* Work instructions
The required result is every line of the records that includes "cyan".

----- Information given -----

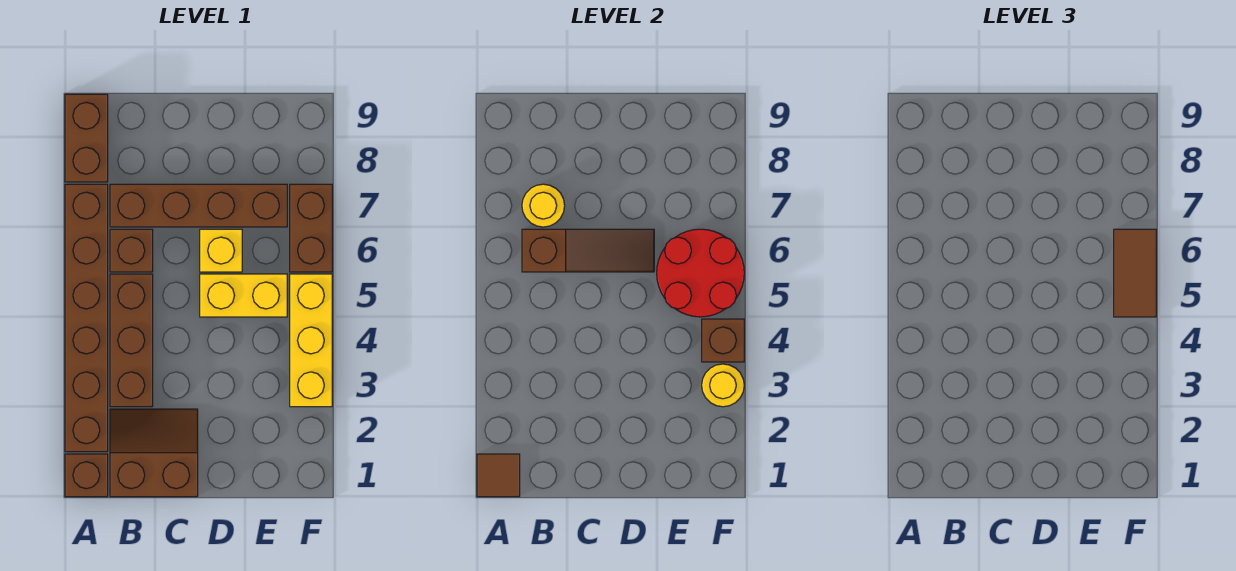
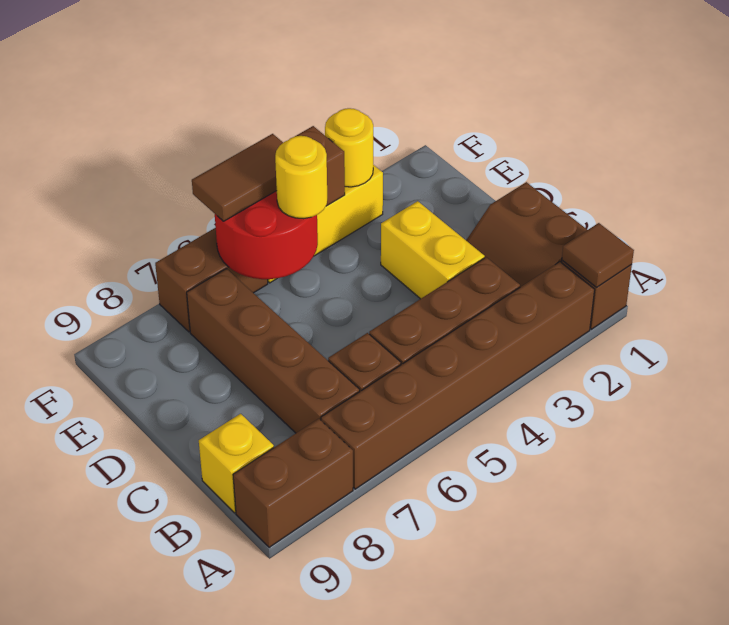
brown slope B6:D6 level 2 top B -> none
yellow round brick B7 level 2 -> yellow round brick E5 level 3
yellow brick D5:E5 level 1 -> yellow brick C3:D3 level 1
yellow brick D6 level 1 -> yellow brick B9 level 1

-----
----- Information given -----

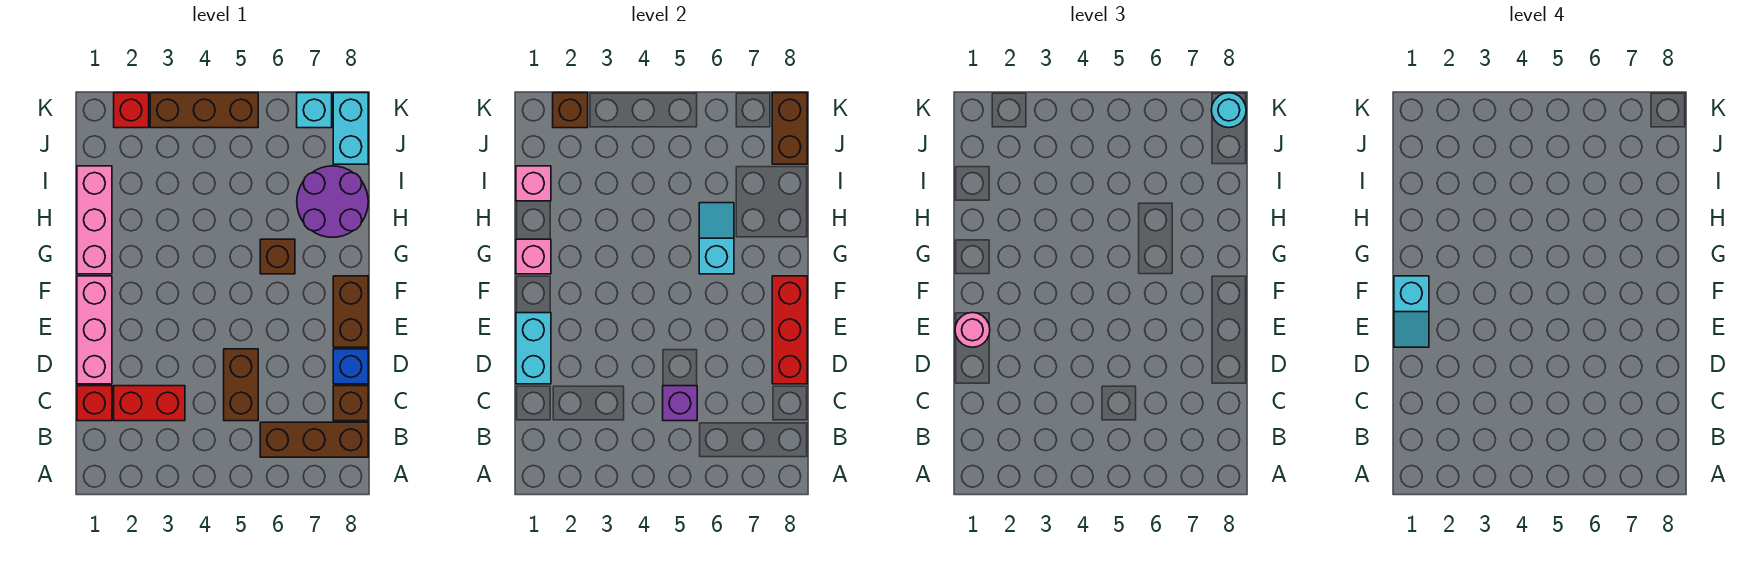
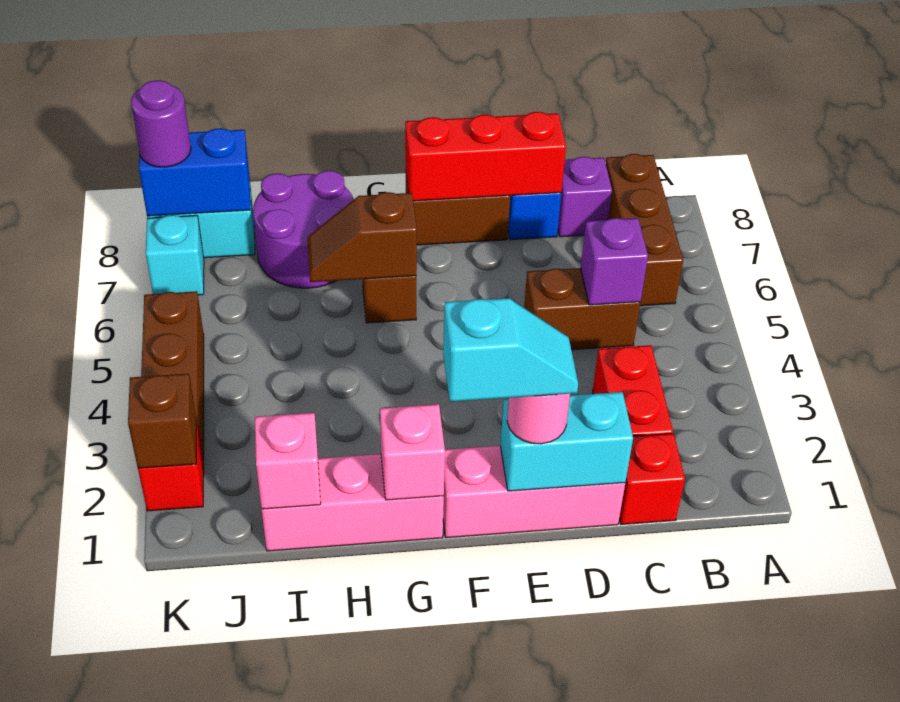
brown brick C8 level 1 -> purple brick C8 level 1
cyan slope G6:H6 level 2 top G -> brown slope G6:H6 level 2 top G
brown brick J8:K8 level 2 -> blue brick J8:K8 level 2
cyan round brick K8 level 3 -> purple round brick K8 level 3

-----

* Response
cyan slope G6:H6 level 2 top G -> brown slope G6:H6 level 2 top G
cyan round brick K8 level 3 -> purple round brick K8 level 3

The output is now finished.